Every line of the listing below should come back exactly as written, with no images.
Data section start
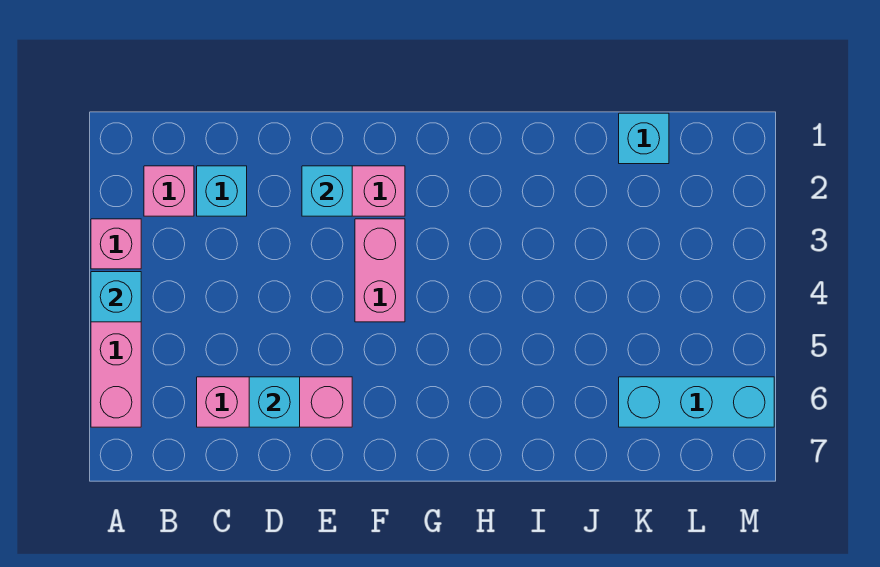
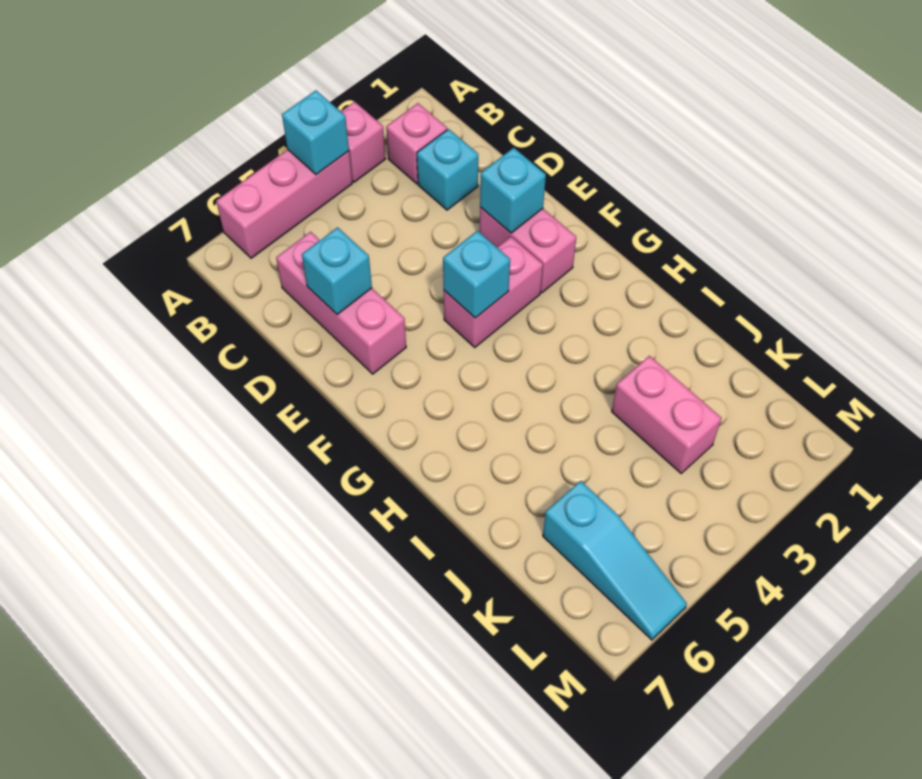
none -> pink brick J3:K3 level 1
cyan brick K1 level 1 -> cyan brick F4 level 2
cyan brick K6:M6 level 1 -> cyan slope K6:M6 level 1 top K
Data section end
Problem solution ::
none -> pink brick J3:K3 level 1
cyan brick K1 level 1 -> cyan brick F4 level 2
cyan brick K6:M6 level 1 -> cyan slope K6:M6 level 1 top K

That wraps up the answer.